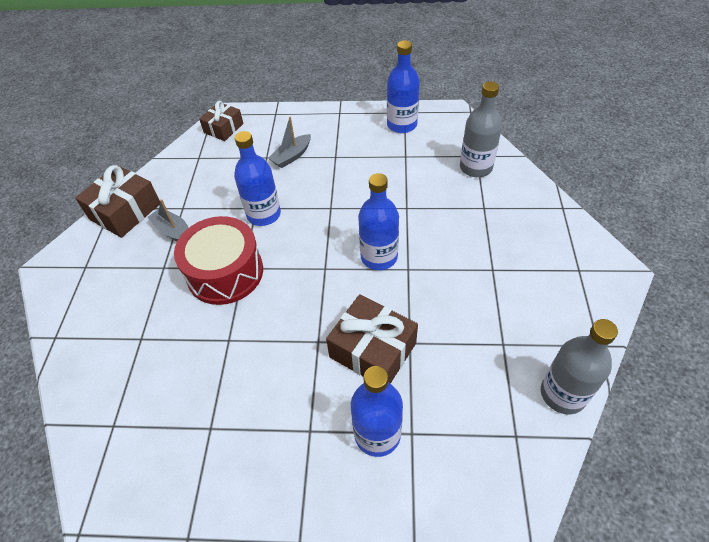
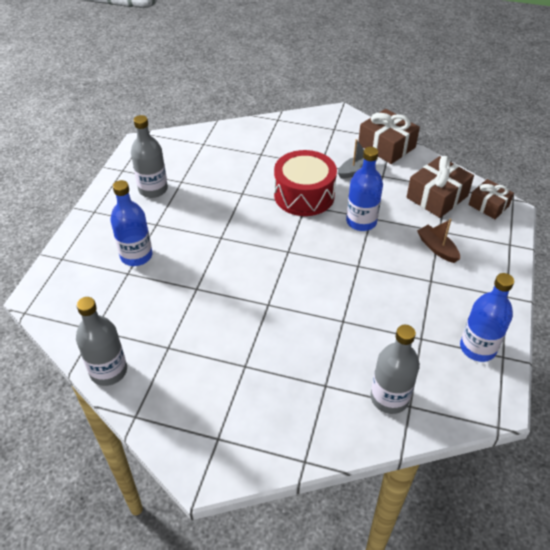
camera: 100 degrees right, 5 degrees down
(233, 464) = (153, 189): none -> grey bottle
(292, 156) = (437, 248): grey boat -> brown boat
(373, 350) = (200, 266): brown gift -> brown gift (437, 197)
(379, 257) = (288, 287): blue bottle -> none

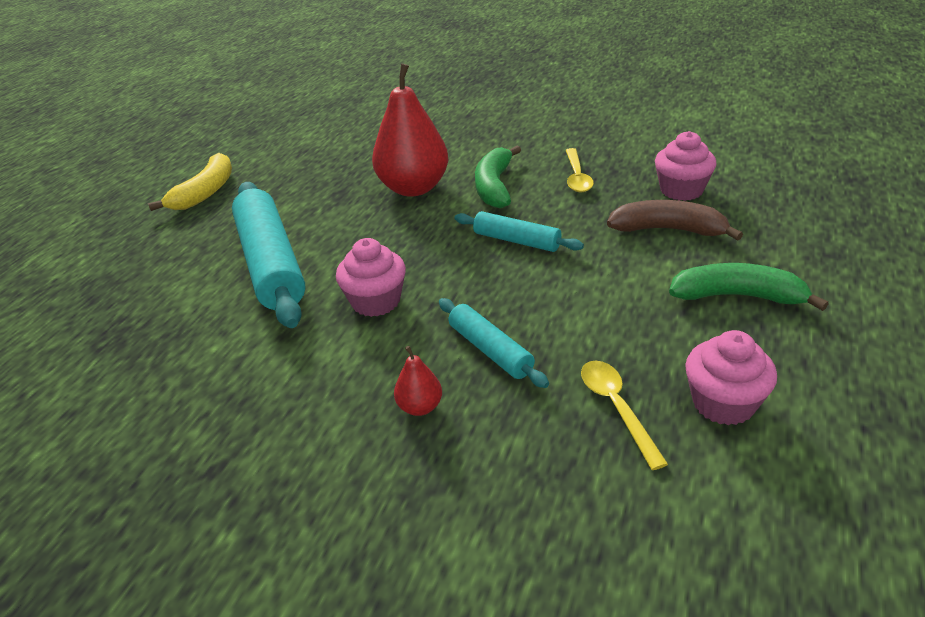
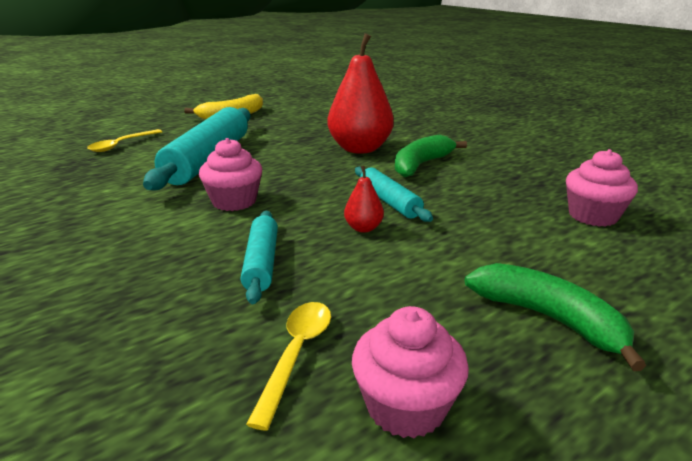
camera: 30 degrees right, 10 degrees down
(420, 407) = (157, 276): red pear -> red pear (363, 228)
(577, 177) = (500, 178): yellow spoon -> yellow spoon (121, 145)
(669, 230) = (540, 240): brown banana -> none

= = = =

_Try it_: Lines that include the word "degrees" are to be extracted from the data above.

_Response box_:
camera: 100 degrees right, 5 degrees down
camera: 30 degrees right, 10 degrees down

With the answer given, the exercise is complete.